[Spatial object tracking data]
────────
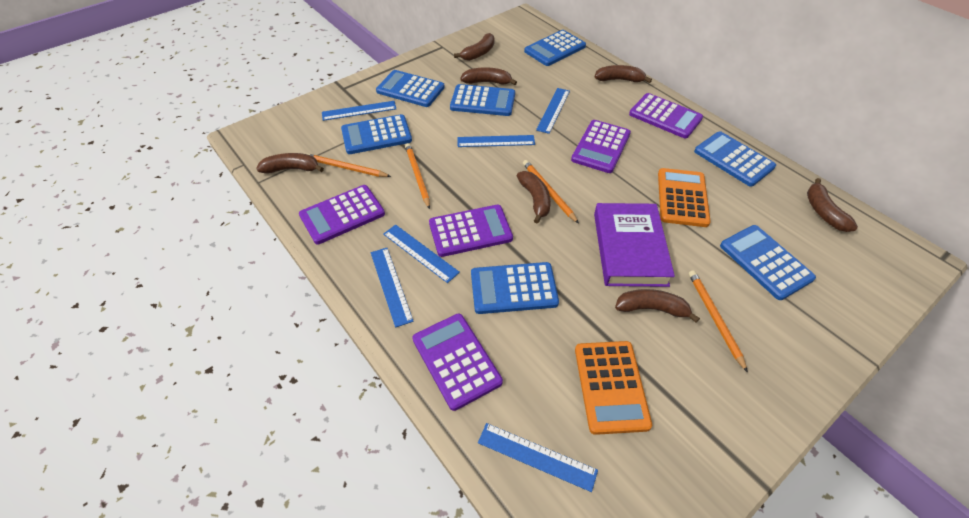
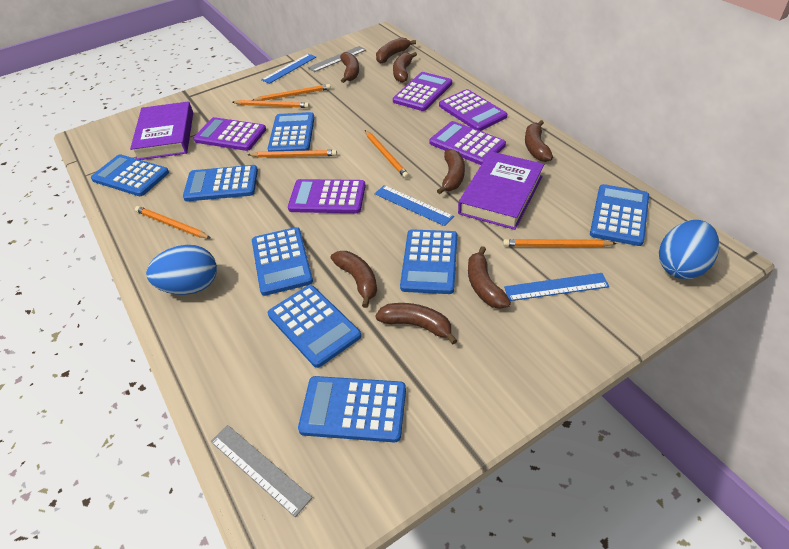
blue calculator: 7 -> 8
blue egg: 0 -> 2
blue ruler: 6 -> 3
brown banana: 7 -> 8
grey ruler: 0 -> 2
orange calculator: 2 -> 0
orange pencil: 4 -> 6
purple book: 1 -> 2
────────
*Task brief:*
Give back, word for word, the lines from the one with "grey ruler: 0 -> 2" through the last line of the entries, both included, and no other line.

*Reply to the task:*
grey ruler: 0 -> 2
orange calculator: 2 -> 0
orange pencil: 4 -> 6
purple book: 1 -> 2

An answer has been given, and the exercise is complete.